### Exercise brief
Leaving the pictures aside, transcribe only and exactly the lines from the one with "building: [78,52,114,84] -> [114,111,160,150]" through the end of the entries, both included.

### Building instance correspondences
-*-

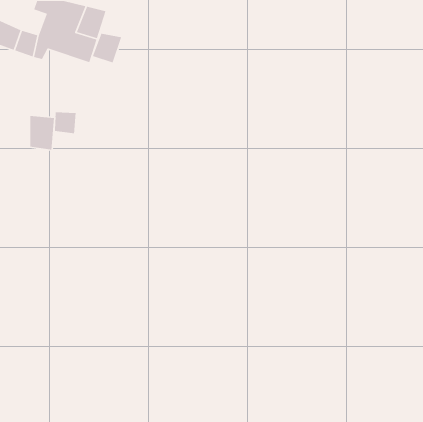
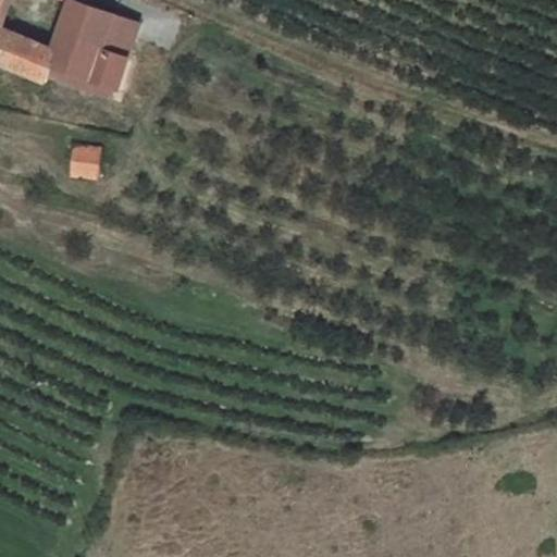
building: [92,33,122,63] -> none
building: [29,115,55,150] -> none

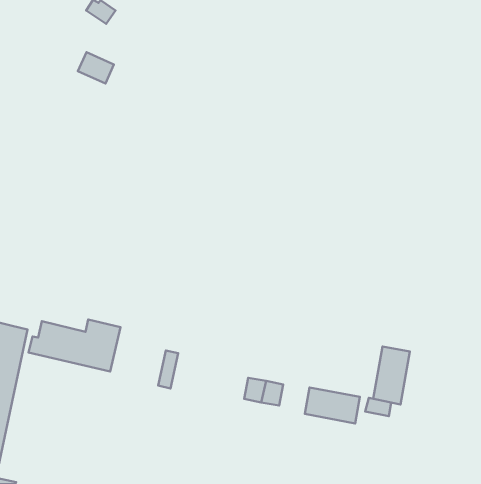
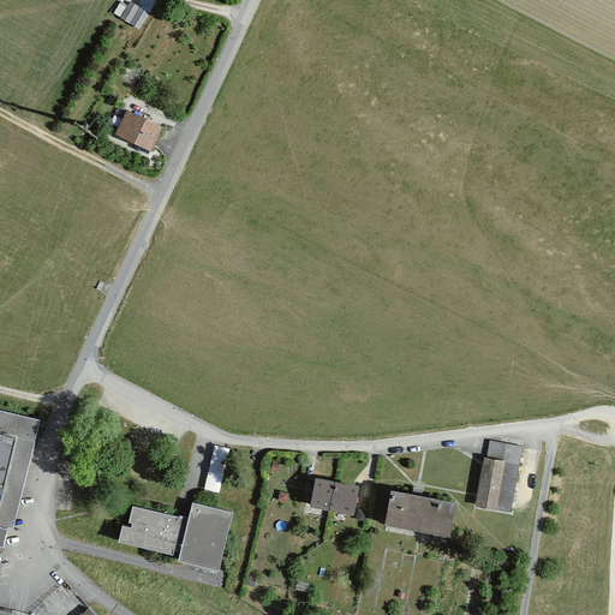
building: [78,52,114,84] -> [114,111,160,150]
building: [29,319,120,372] -> [115,502,232,568]
building: [365,398,391,416] -> none

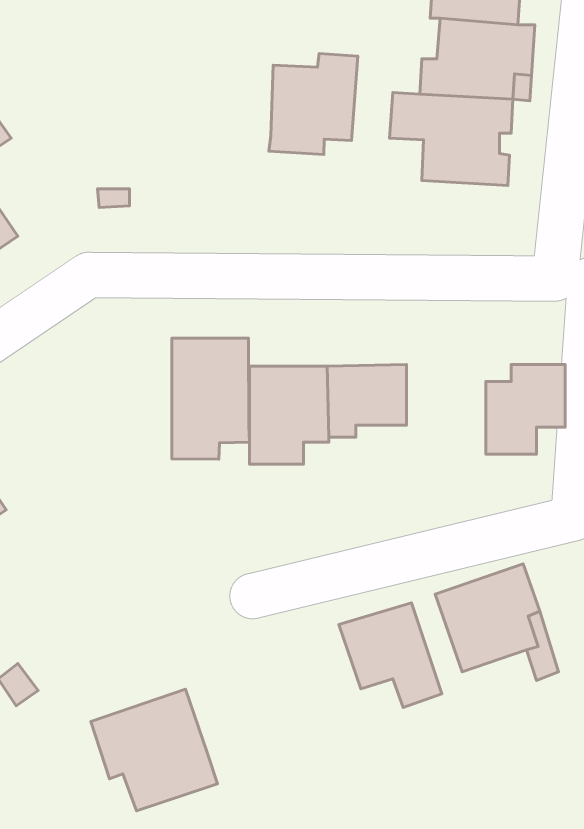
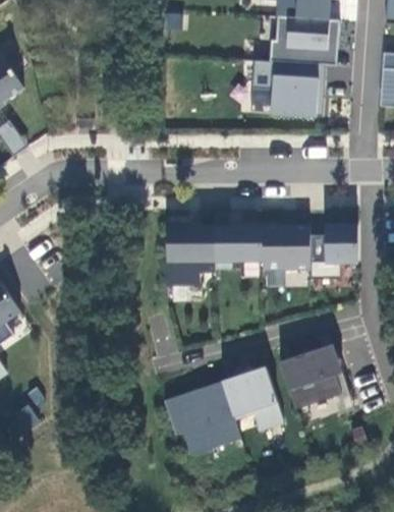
building: [269,53,358,154] -> none
building: [172,338,249,459] -> none
building: none -> [262,224,309,269]
building: [91,689,218,811] -> [164,381,240,454]

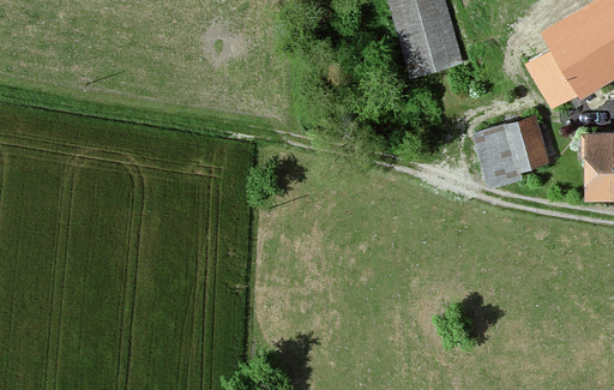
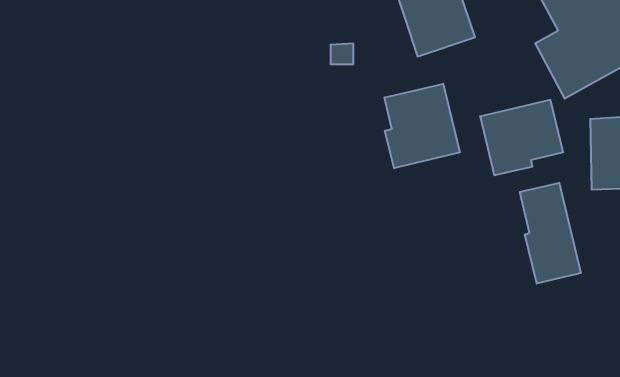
building: none -> [384,84,460,168]
building: none -> [520,183,581,284]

-*-

### Exercise response
building: [78,52,114,84] -> [114,111,160,150]
building: [29,319,120,372] -> [115,502,232,568]
building: [365,398,391,416] -> none

building: [269,53,358,154] -> none
building: [172,338,249,459] -> none
building: none -> [262,224,309,269]
building: [91,689,218,811] -> [164,381,240,454]

building: none -> [384,84,460,168]
building: none -> [520,183,581,284]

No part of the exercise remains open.